WORK REQUIRED :: Using the material below, print the line that contains "camera: 15 degrees right, 20 degrees down", the line that contains "(819, 346) = (1004, 438): blue", and every line in between, exactly and nothing else.

DATA FOR PROCESSING ::
━━━━━━━━━━

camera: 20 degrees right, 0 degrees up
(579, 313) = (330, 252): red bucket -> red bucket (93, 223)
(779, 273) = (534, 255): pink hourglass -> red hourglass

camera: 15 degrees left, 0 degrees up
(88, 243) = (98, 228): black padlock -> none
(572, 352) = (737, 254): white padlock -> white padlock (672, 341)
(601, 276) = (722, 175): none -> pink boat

━━━━━━━━━━

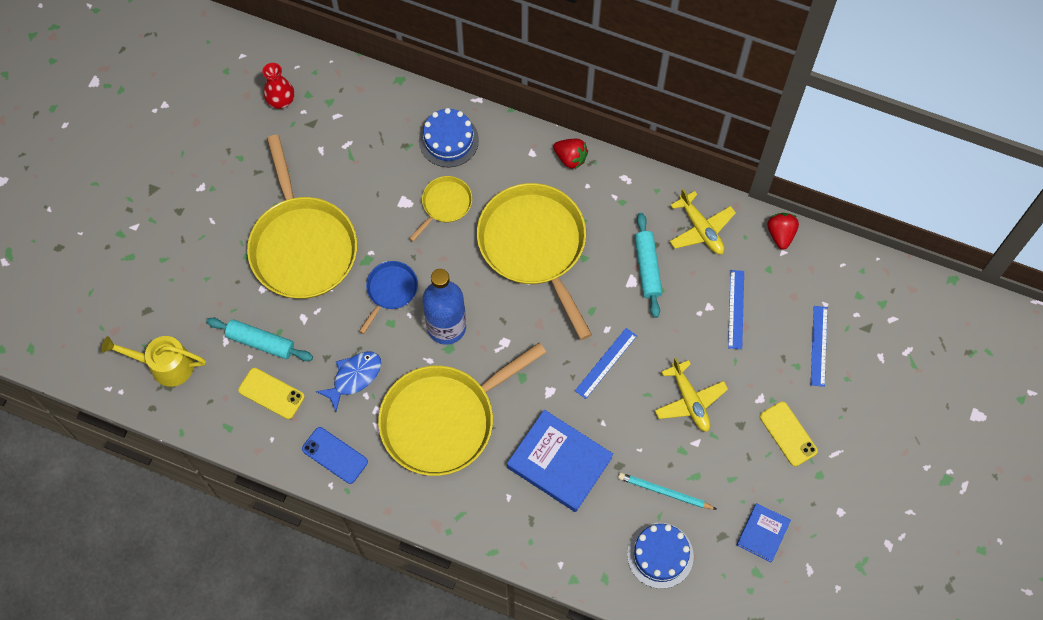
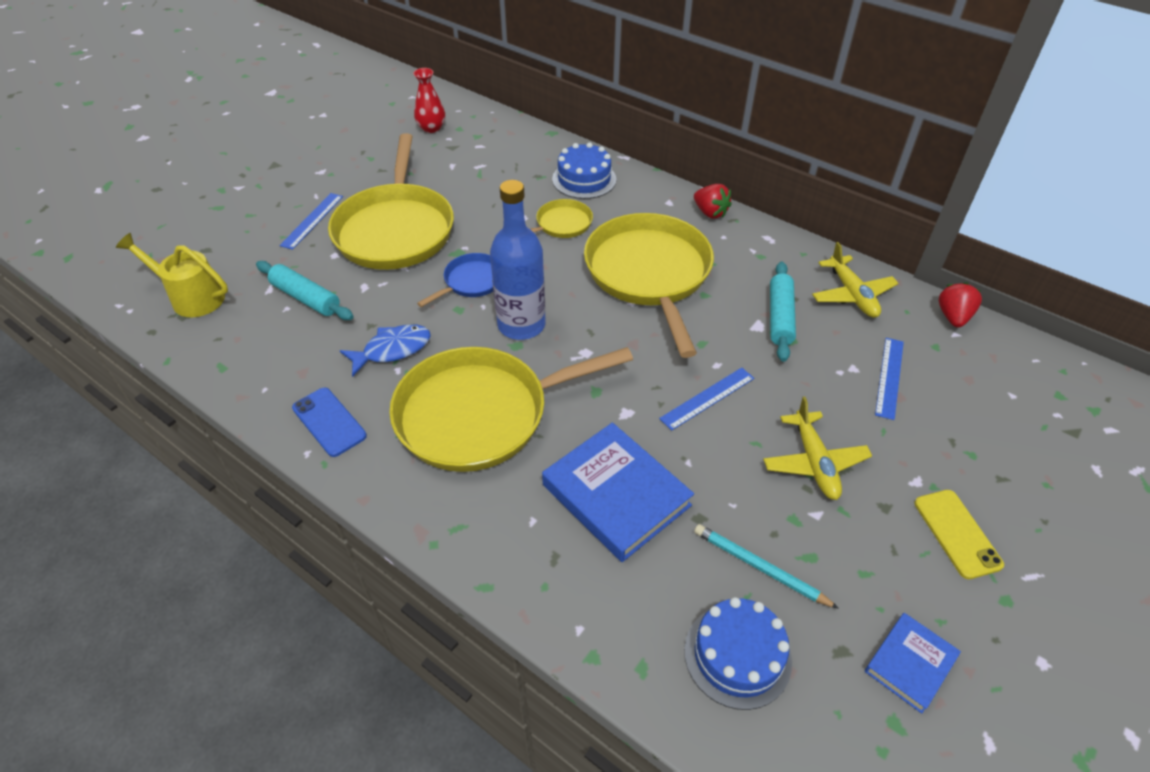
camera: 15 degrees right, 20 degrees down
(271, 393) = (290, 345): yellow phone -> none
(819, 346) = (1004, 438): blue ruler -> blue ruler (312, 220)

━━━━━━━━━━

WRITTEN SOLUTION ::
camera: 15 degrees right, 20 degrees down
(271, 393) = (290, 345): yellow phone -> none
(819, 346) = (1004, 438): blue ruler -> blue ruler (312, 220)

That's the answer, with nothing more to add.